The problem » Where an entry below contains an image, skip the image and reproduce the rest exactly.

Before and after images:

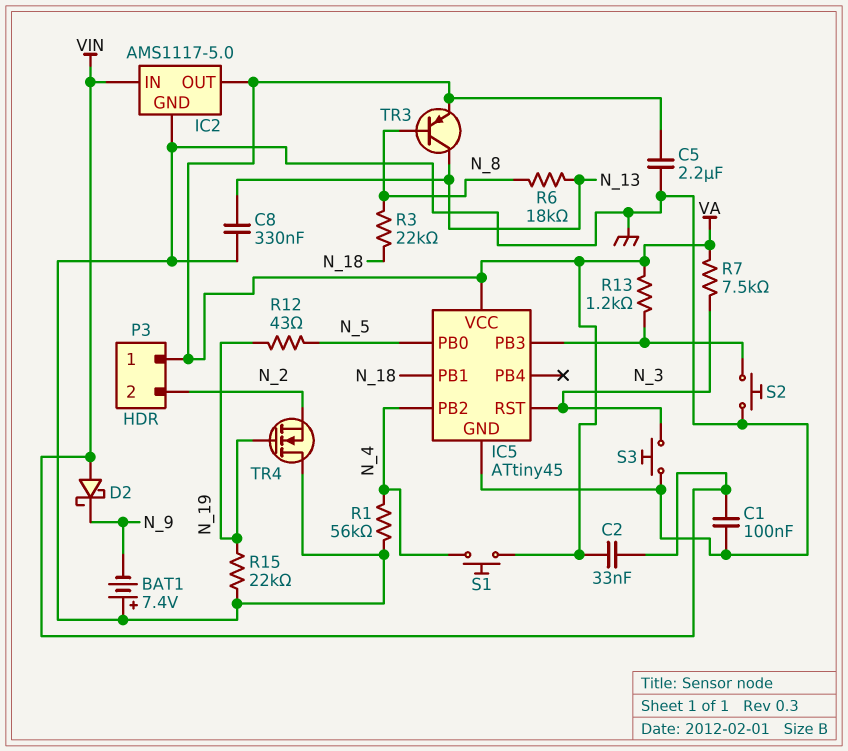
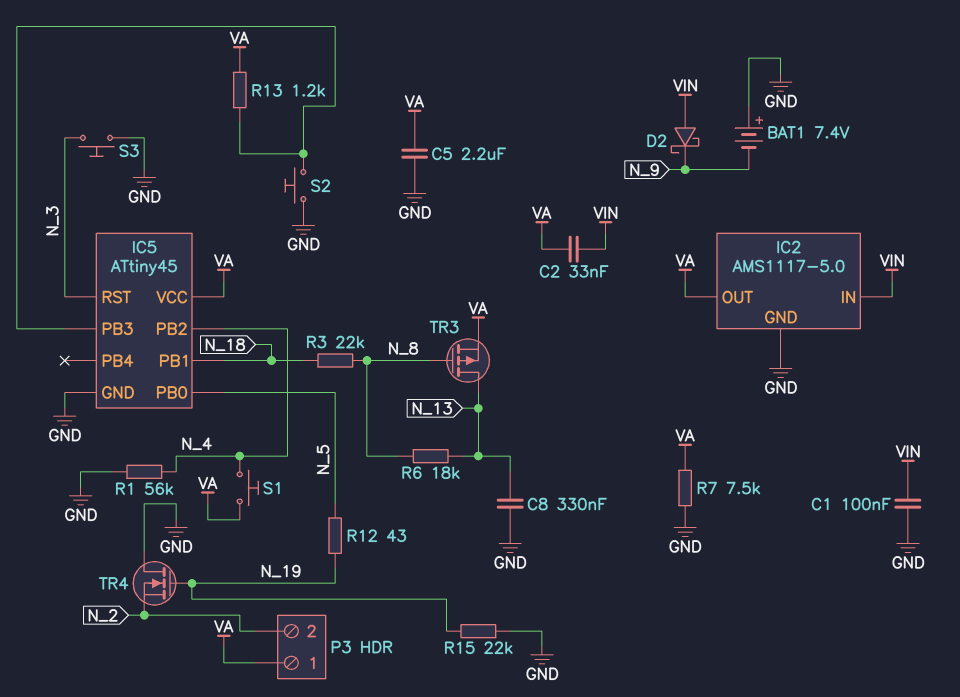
R7: 7.5k (N_3, VA) -> 7.5k (GND, VA)
TR3: PNP (B N_8, C N_13, E VA) -> PMOS (G N_8, D N_13, S VA)

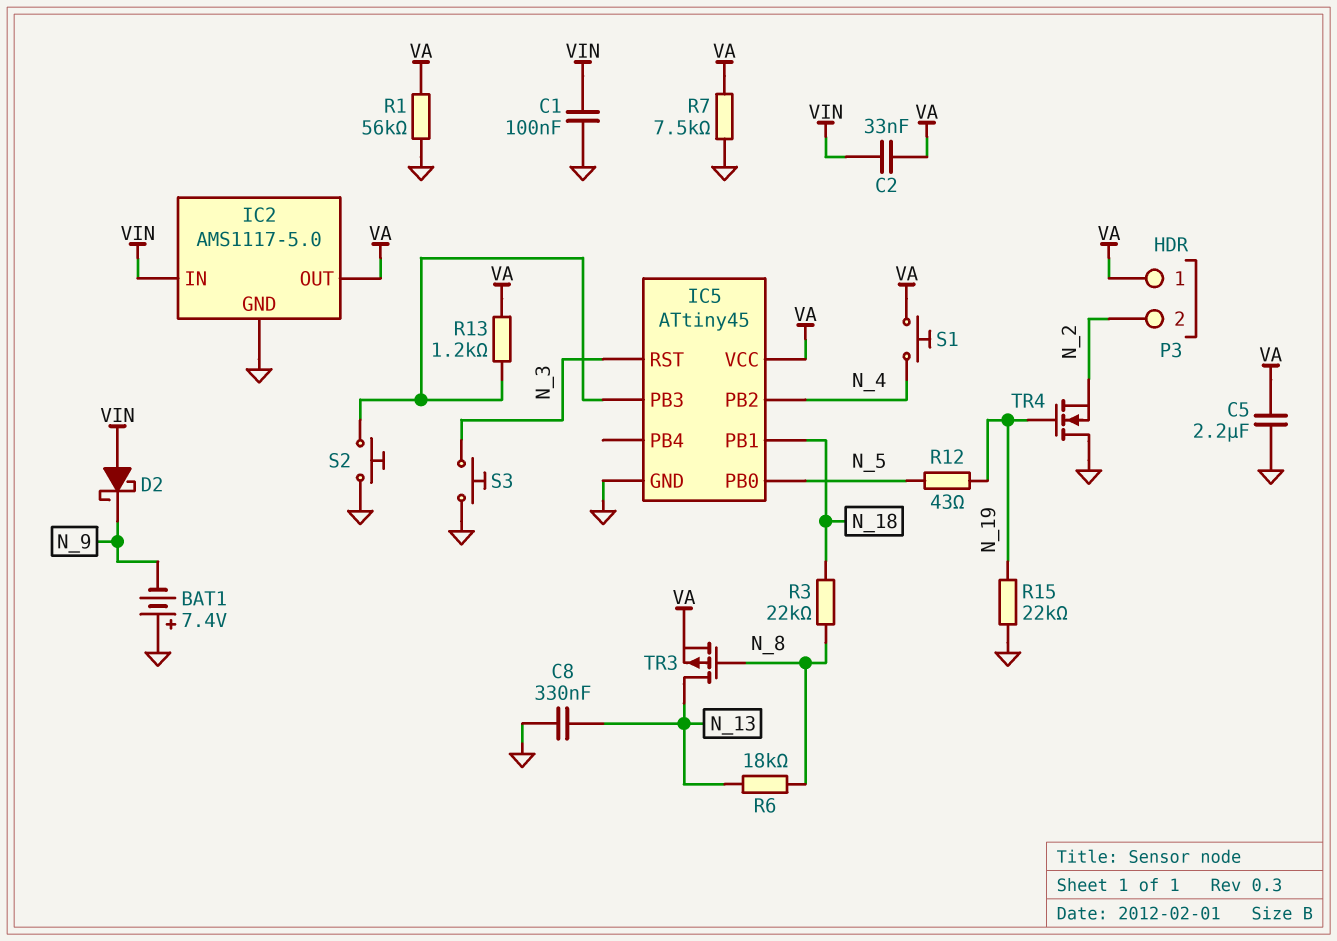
R1: 56k (GND, N_4) -> 56k (GND, VA)

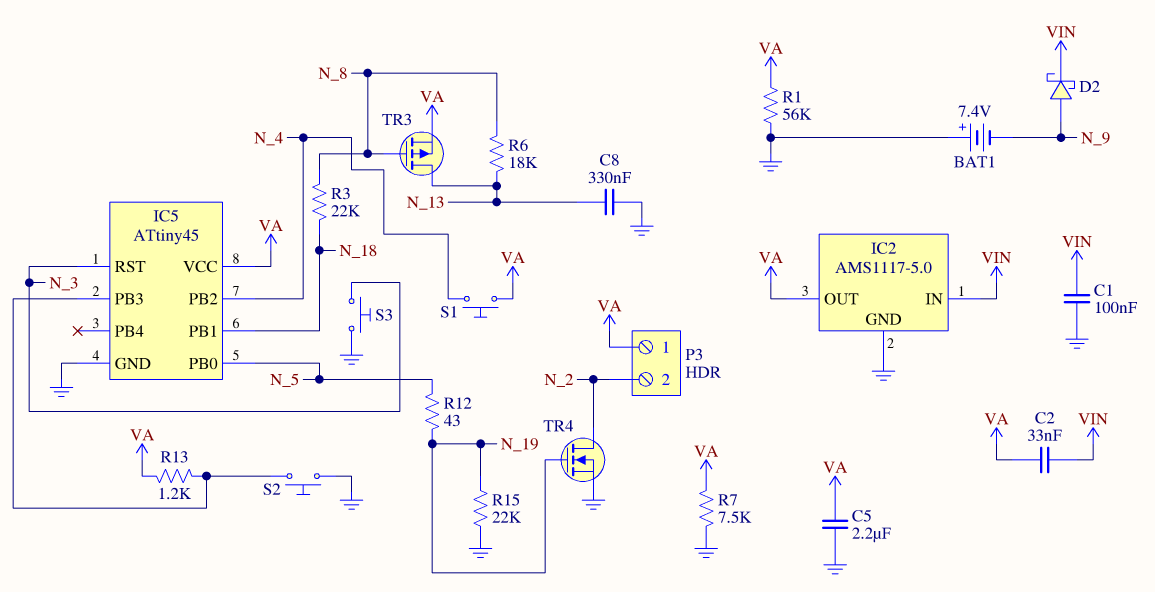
D2: schottky (A VIN, K N_9) -> schottky (A N_9, K VIN)
TR4: NMOS (G N_19, D GND, S N_2) -> NMOS (G N_19, D N_2, S GND)

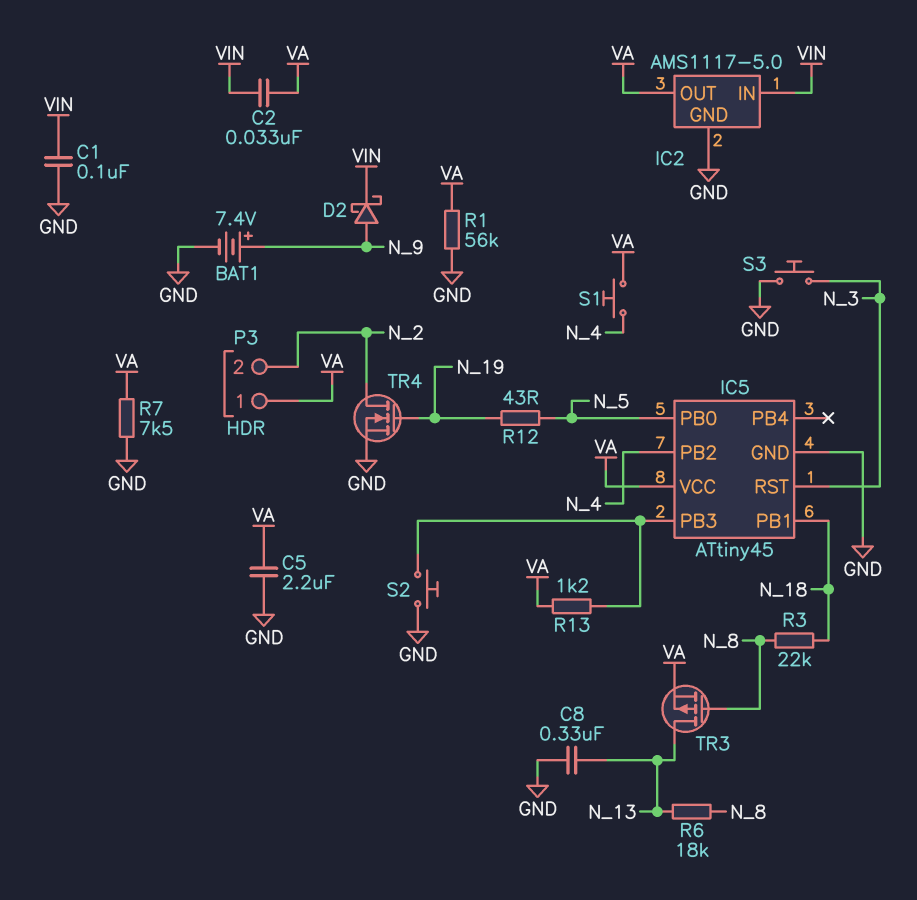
BAT1: 7.4V (plus GND, minus N_9) -> 7.4V (plus N_9, minus GND)
R15: 22k (GND, N_19) -> none

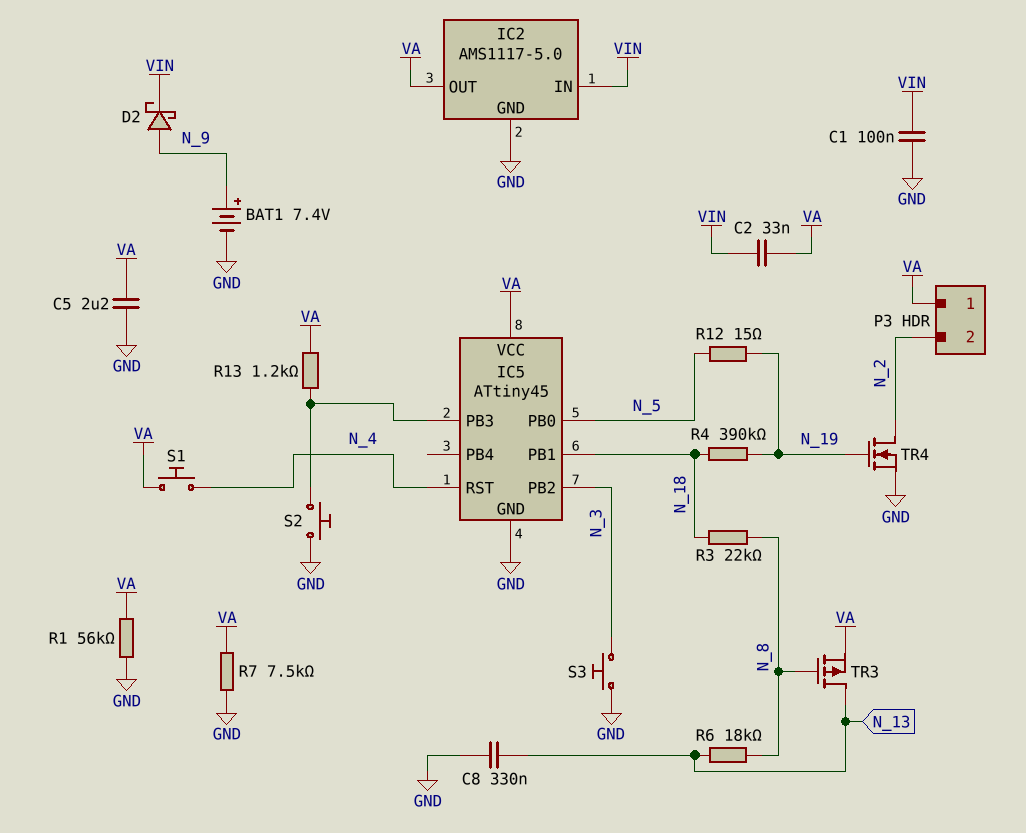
IC5 pin PB2: N_4 -> N_3
IC5 pin RST: N_3 -> N_4
R4: none -> 390k (N_18, N_19)
R12: 43 (N_5, N_19) -> 15 (N_5, N_19)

Result »
R7: 7.5k (N_3, VA) -> 7.5k (GND, VA)
TR3: PNP (B N_8, C N_13, E VA) -> PMOS (G N_8, D N_13, S VA)

R1: 56k (GND, N_4) -> 56k (GND, VA)

D2: schottky (A VIN, K N_9) -> schottky (A N_9, K VIN)
TR4: NMOS (G N_19, D GND, S N_2) -> NMOS (G N_19, D N_2, S GND)

BAT1: 7.4V (plus GND, minus N_9) -> 7.4V (plus N_9, minus GND)
R15: 22k (GND, N_19) -> none

IC5 pin PB2: N_4 -> N_3
IC5 pin RST: N_3 -> N_4
R4: none -> 390k (N_18, N_19)
R12: 43 (N_5, N_19) -> 15 (N_5, N_19)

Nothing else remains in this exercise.